++++ DATASET ENTRIES ++++
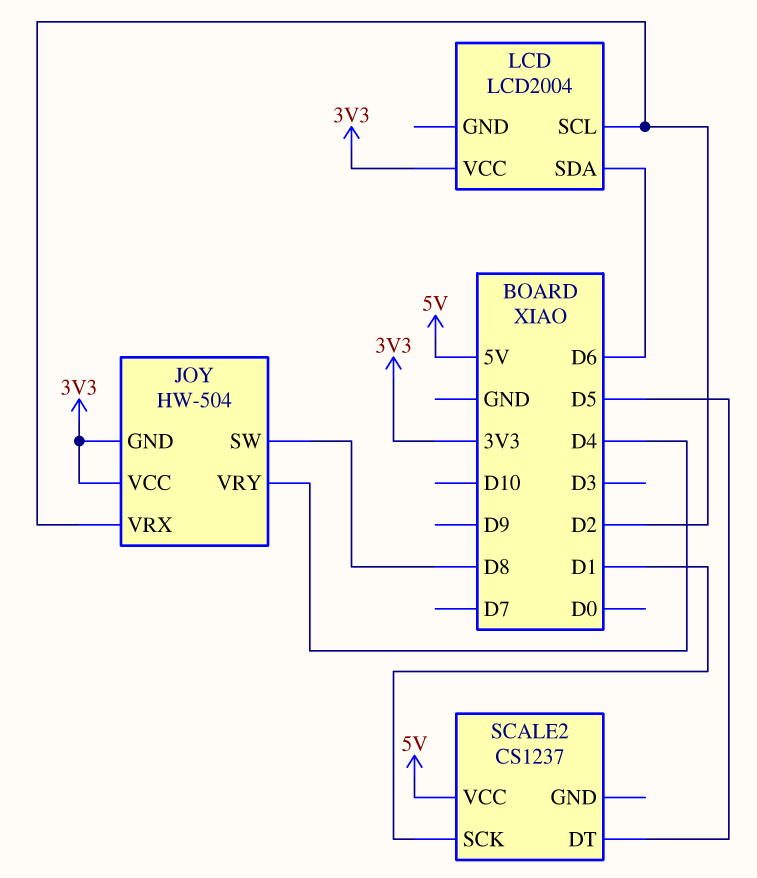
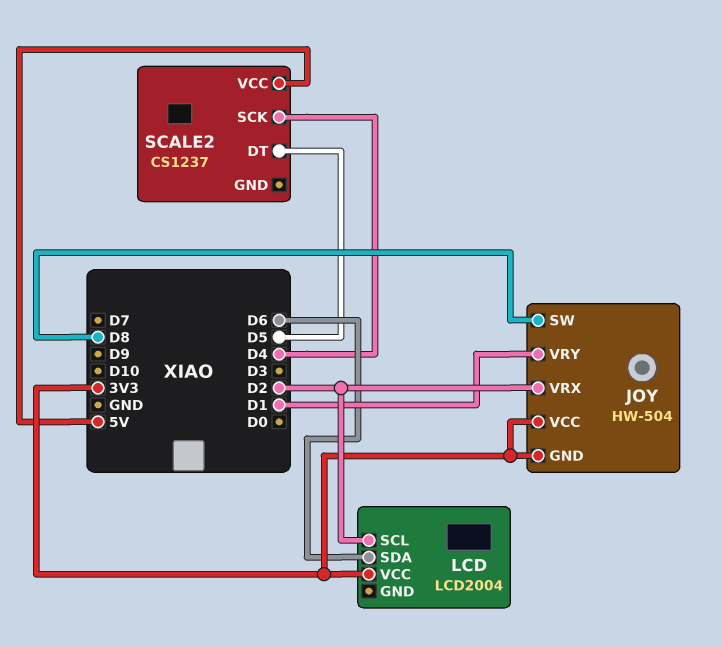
JOY pin VRY: D4 -> D1
SCALE2 pin SCK: D1 -> D4

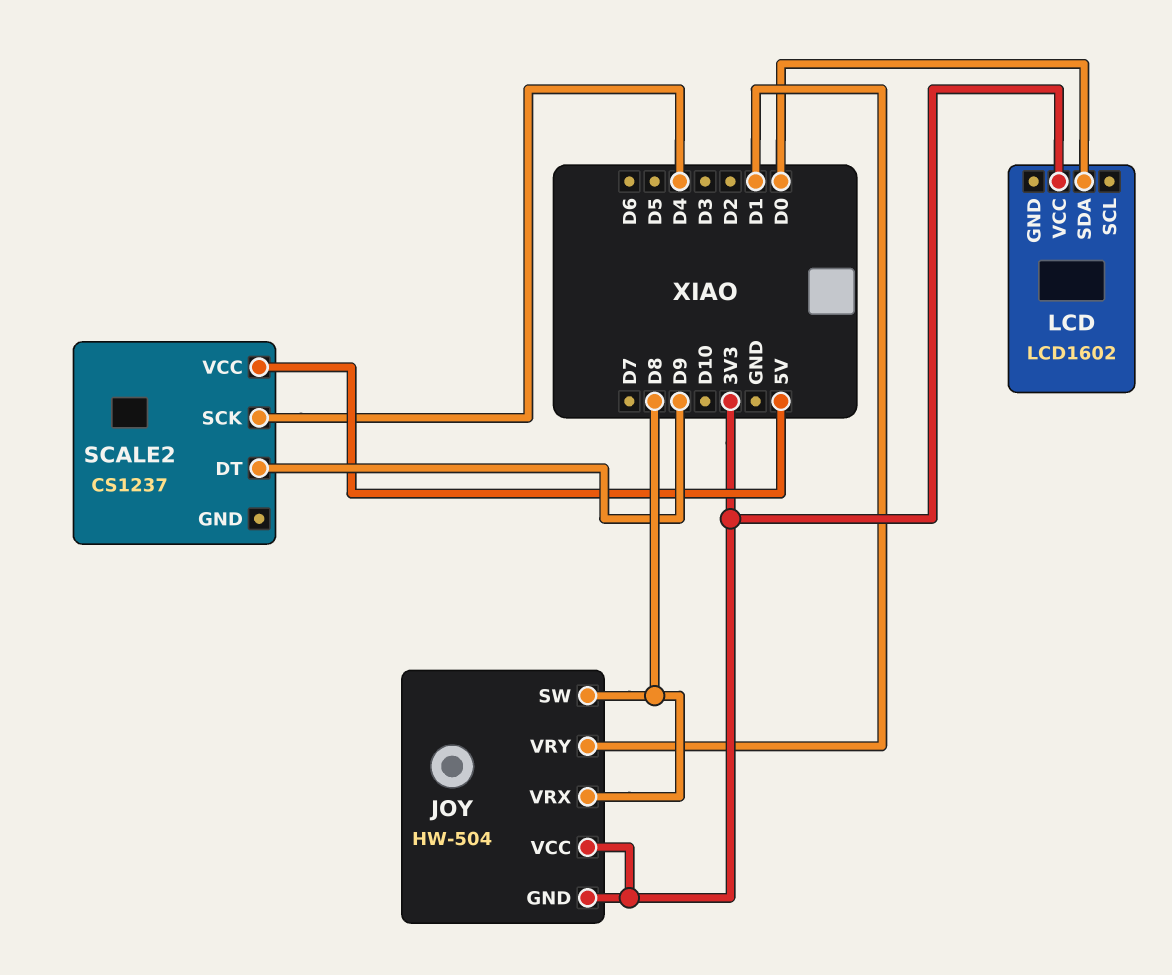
JOY pin VRX: D2 -> D8
LCD: LCD2004 -> LCD1602
LCD pin SCL: D2 -> none
LCD pin SDA: D6 -> D0
SCALE2 pin DT: D5 -> D9

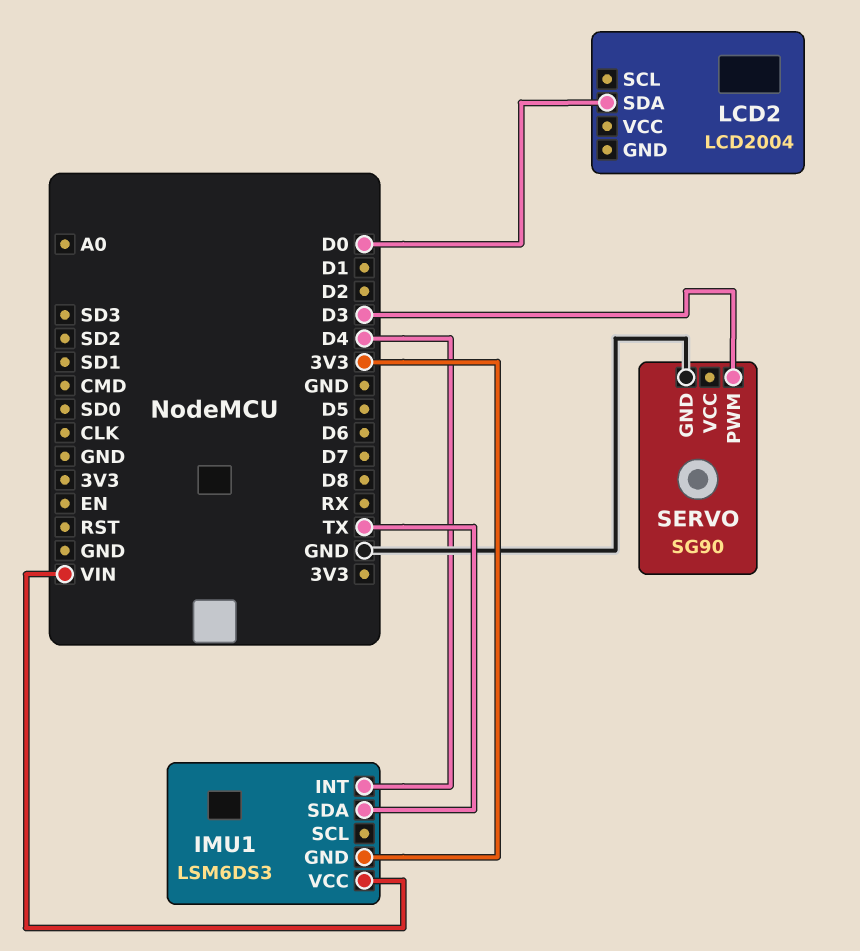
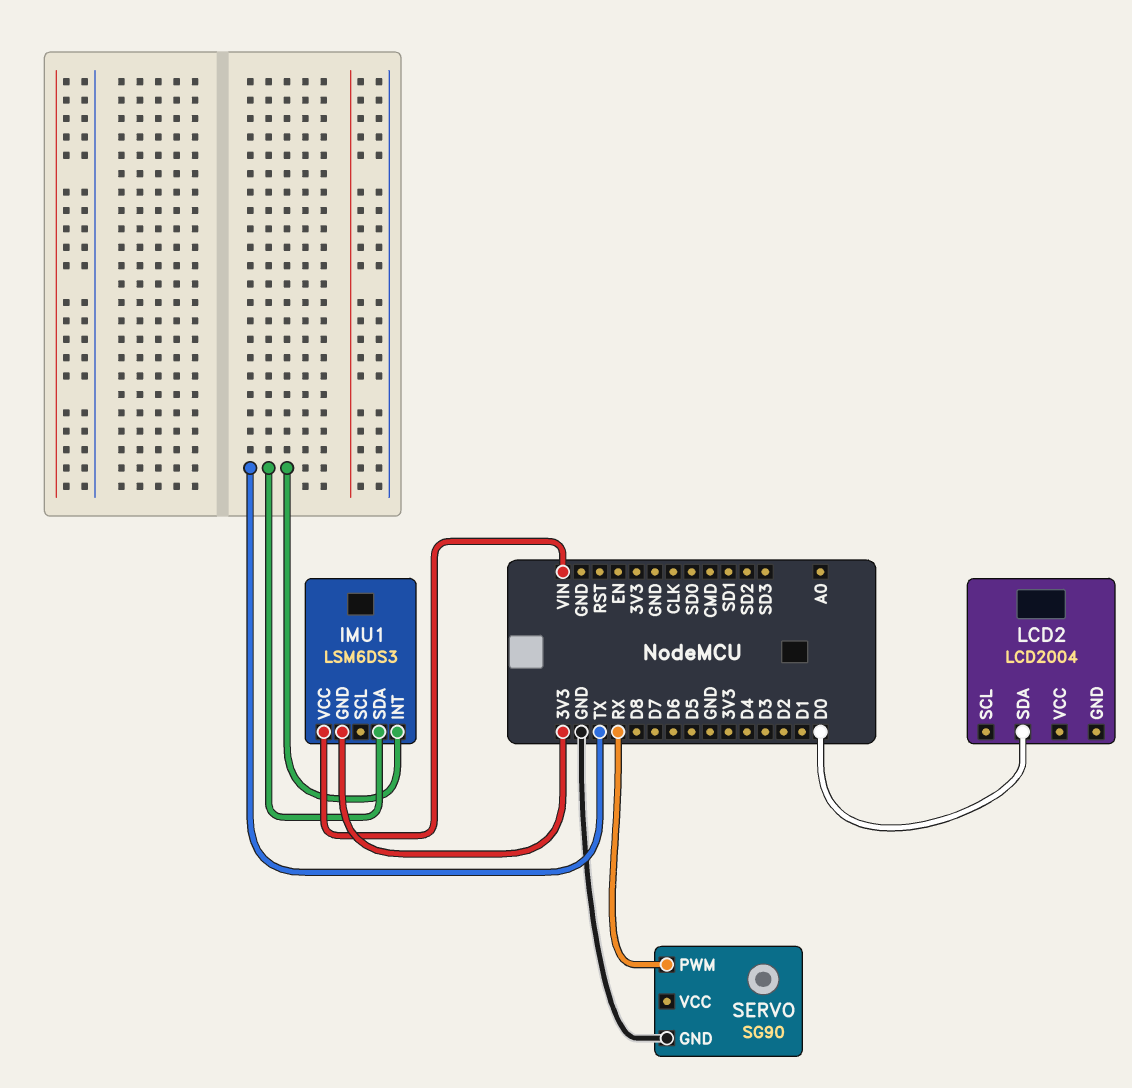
IMU1 pin INT: D4 -> TX
SERVO pin PWM: D3 -> RX

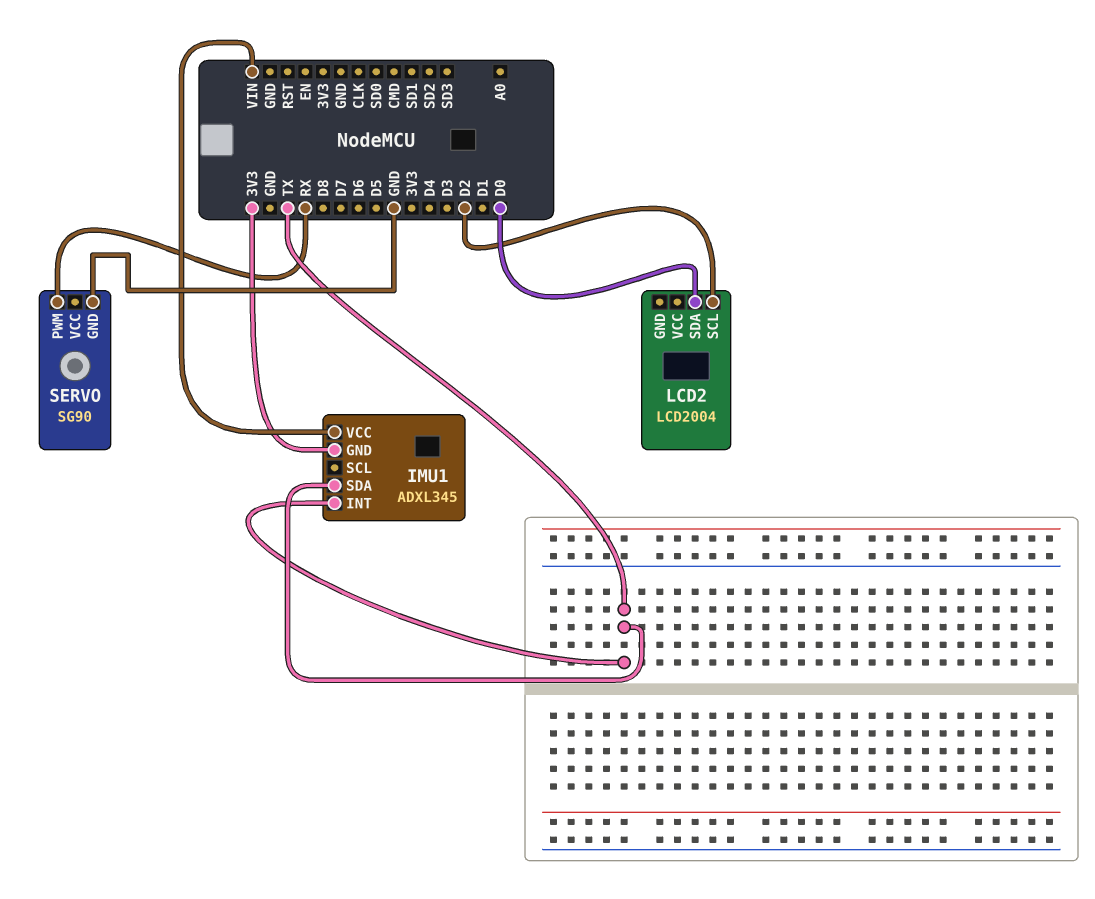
IMU1: LSM6DS3 -> ADXL345
LCD2 pin SCL: none -> D2

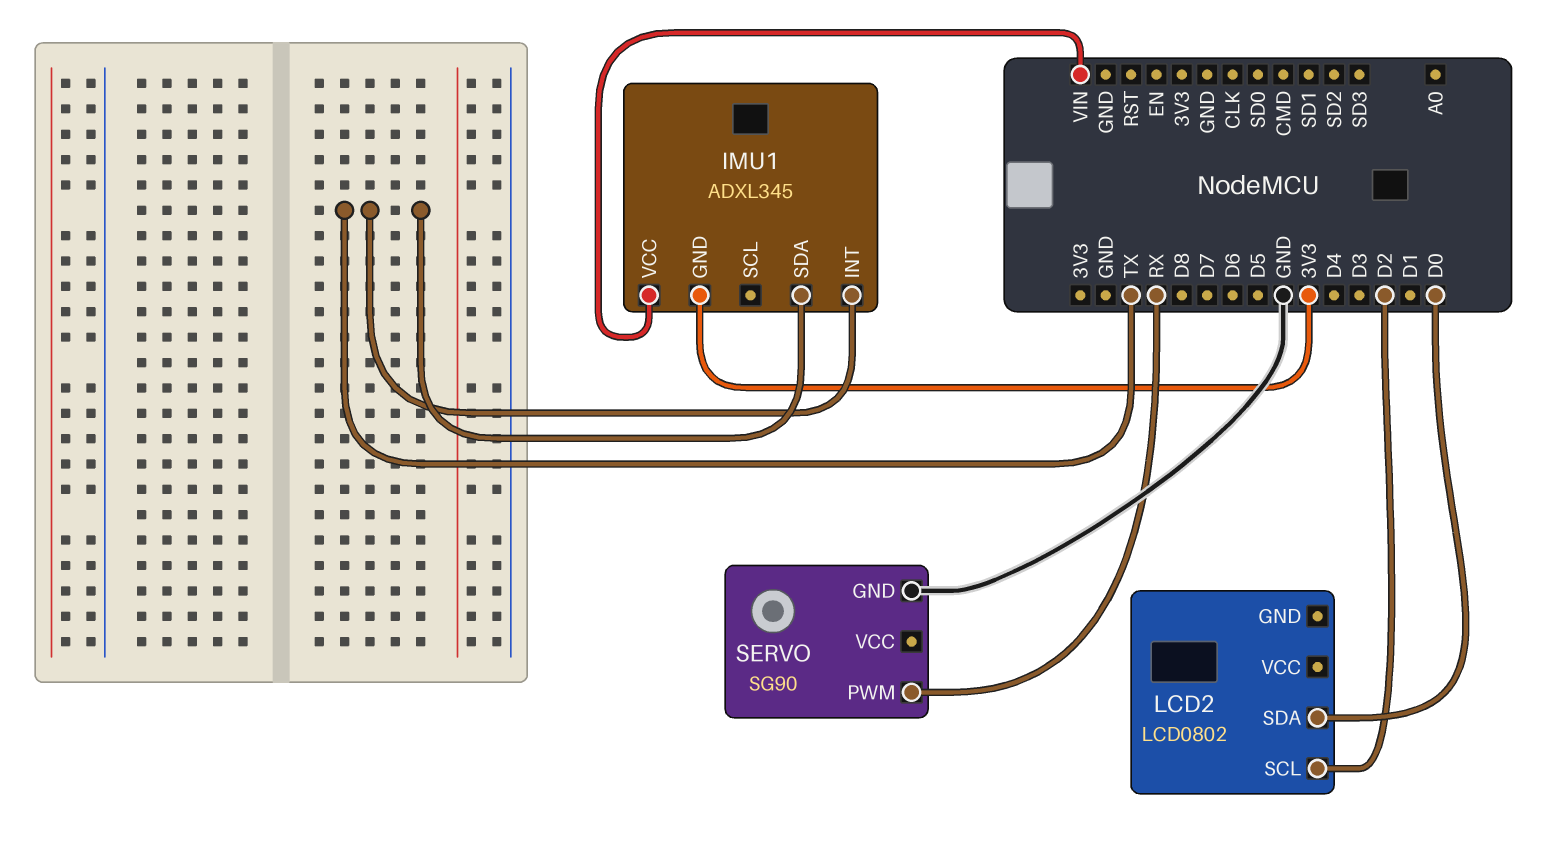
LCD2: LCD2004 -> LCD0802

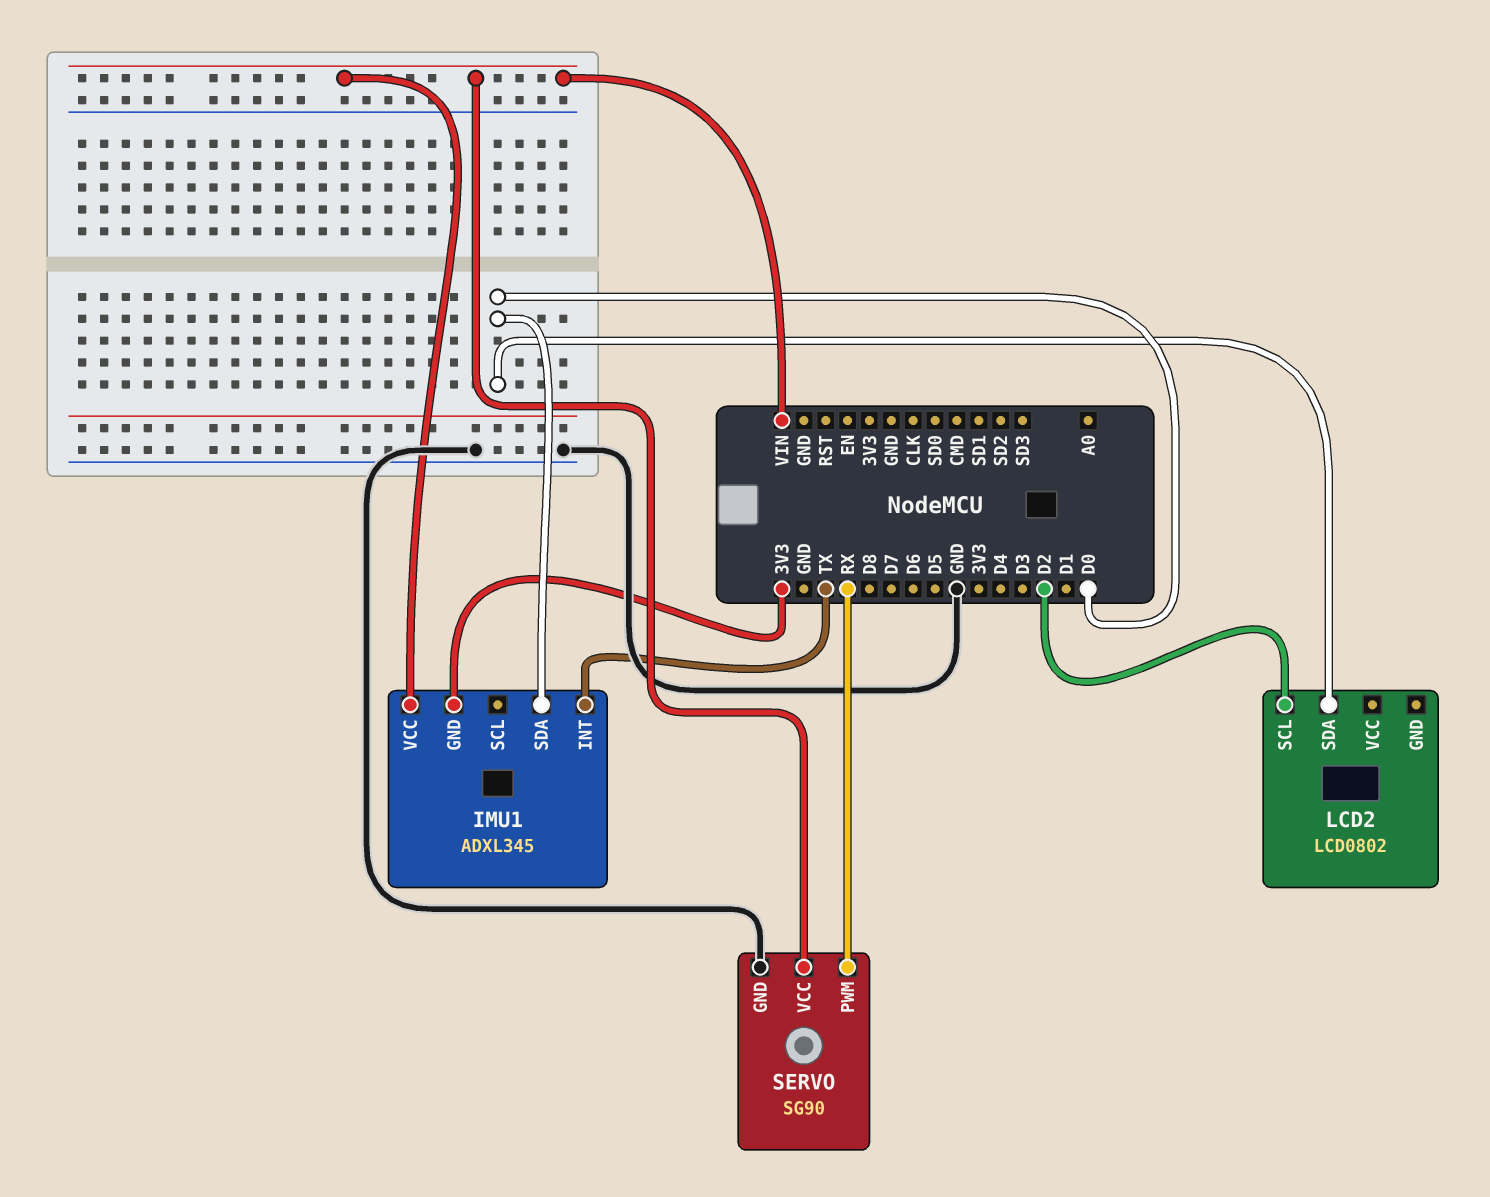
IMU1 pin SDA: TX -> D0
SERVO pin VCC: none -> VIN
++++
*TASK DIRECTIONS*. Nothing but a number should be given: the count of lines in the records that contain the word "SERVO".

*ANSWER SPACE*. 2